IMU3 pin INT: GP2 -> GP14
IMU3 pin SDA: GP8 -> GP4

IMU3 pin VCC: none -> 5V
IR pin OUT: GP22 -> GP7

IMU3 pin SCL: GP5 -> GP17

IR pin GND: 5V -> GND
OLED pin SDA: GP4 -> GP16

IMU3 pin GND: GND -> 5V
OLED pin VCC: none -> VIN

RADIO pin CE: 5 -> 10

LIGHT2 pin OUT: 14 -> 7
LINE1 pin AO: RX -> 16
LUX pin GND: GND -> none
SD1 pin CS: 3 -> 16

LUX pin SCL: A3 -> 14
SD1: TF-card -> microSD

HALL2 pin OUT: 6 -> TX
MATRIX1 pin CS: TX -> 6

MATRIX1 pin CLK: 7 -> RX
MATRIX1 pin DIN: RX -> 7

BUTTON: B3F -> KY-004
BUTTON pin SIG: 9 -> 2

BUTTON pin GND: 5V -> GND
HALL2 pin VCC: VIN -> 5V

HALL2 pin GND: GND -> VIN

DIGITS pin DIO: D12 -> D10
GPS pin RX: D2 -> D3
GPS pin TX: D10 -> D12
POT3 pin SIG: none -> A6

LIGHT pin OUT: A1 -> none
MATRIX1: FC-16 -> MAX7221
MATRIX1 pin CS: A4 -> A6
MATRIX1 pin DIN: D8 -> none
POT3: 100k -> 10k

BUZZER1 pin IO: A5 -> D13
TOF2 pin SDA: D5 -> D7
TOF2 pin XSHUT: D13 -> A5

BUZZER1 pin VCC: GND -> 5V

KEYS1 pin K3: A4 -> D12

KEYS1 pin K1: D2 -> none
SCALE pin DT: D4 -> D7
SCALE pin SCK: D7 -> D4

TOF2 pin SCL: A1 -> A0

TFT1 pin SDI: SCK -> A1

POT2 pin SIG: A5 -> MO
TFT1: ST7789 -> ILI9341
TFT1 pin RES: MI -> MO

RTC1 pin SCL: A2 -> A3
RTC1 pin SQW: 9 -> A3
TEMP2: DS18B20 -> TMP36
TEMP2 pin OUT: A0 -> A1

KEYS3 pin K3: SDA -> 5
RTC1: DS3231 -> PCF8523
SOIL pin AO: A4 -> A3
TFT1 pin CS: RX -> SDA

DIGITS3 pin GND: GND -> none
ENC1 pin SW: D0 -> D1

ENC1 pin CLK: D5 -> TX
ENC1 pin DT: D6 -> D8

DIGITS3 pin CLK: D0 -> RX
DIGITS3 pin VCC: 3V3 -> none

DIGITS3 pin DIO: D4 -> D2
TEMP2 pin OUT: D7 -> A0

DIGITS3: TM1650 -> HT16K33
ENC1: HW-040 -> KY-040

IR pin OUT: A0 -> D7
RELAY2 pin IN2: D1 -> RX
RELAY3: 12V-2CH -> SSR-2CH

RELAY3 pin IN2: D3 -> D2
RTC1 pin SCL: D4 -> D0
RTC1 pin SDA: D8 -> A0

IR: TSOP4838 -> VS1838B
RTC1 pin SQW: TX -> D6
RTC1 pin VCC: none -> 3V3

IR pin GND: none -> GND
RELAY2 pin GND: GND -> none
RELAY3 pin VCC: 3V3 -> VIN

------------------------------

◆ Activity ◆
The records above are to be written out again word for word.

◆ Expected output ◆
IMU3 pin INT: GP2 -> GP14
IMU3 pin SDA: GP8 -> GP4

IMU3 pin VCC: none -> 5V
IR pin OUT: GP22 -> GP7

IMU3 pin SCL: GP5 -> GP17

IR pin GND: 5V -> GND
OLED pin SDA: GP4 -> GP16

IMU3 pin GND: GND -> 5V
OLED pin VCC: none -> VIN

RADIO pin CE: 5 -> 10

LIGHT2 pin OUT: 14 -> 7
LINE1 pin AO: RX -> 16
LUX pin GND: GND -> none
SD1 pin CS: 3 -> 16

LUX pin SCL: A3 -> 14
SD1: TF-card -> microSD

HALL2 pin OUT: 6 -> TX
MATRIX1 pin CS: TX -> 6

MATRIX1 pin CLK: 7 -> RX
MATRIX1 pin DIN: RX -> 7

BUTTON: B3F -> KY-004
BUTTON pin SIG: 9 -> 2

BUTTON pin GND: 5V -> GND
HALL2 pin VCC: VIN -> 5V

HALL2 pin GND: GND -> VIN

DIGITS pin DIO: D12 -> D10
GPS pin RX: D2 -> D3
GPS pin TX: D10 -> D12
POT3 pin SIG: none -> A6

LIGHT pin OUT: A1 -> none
MATRIX1: FC-16 -> MAX7221
MATRIX1 pin CS: A4 -> A6
MATRIX1 pin DIN: D8 -> none
POT3: 100k -> 10k

BUZZER1 pin IO: A5 -> D13
TOF2 pin SDA: D5 -> D7
TOF2 pin XSHUT: D13 -> A5

BUZZER1 pin VCC: GND -> 5V

KEYS1 pin K3: A4 -> D12

KEYS1 pin K1: D2 -> none
SCALE pin DT: D4 -> D7
SCALE pin SCK: D7 -> D4

TOF2 pin SCL: A1 -> A0

TFT1 pin SDI: SCK -> A1

POT2 pin SIG: A5 -> MO
TFT1: ST7789 -> ILI9341
TFT1 pin RES: MI -> MO

RTC1 pin SCL: A2 -> A3
RTC1 pin SQW: 9 -> A3
TEMP2: DS18B20 -> TMP36
TEMP2 pin OUT: A0 -> A1

KEYS3 pin K3: SDA -> 5
RTC1: DS3231 -> PCF8523
SOIL pin AO: A4 -> A3
TFT1 pin CS: RX -> SDA

DIGITS3 pin GND: GND -> none
ENC1 pin SW: D0 -> D1

ENC1 pin CLK: D5 -> TX
ENC1 pin DT: D6 -> D8

DIGITS3 pin CLK: D0 -> RX
DIGITS3 pin VCC: 3V3 -> none

DIGITS3 pin DIO: D4 -> D2
TEMP2 pin OUT: D7 -> A0

DIGITS3: TM1650 -> HT16K33
ENC1: HW-040 -> KY-040

IR pin OUT: A0 -> D7
RELAY2 pin IN2: D1 -> RX
RELAY3: 12V-2CH -> SSR-2CH

RELAY3 pin IN2: D3 -> D2
RTC1 pin SCL: D4 -> D0
RTC1 pin SDA: D8 -> A0

IR: TSOP4838 -> VS1838B
RTC1 pin SQW: TX -> D6
RTC1 pin VCC: none -> 3V3

IR pin GND: none -> GND
RELAY2 pin GND: GND -> none
RELAY3 pin VCC: 3V3 -> VIN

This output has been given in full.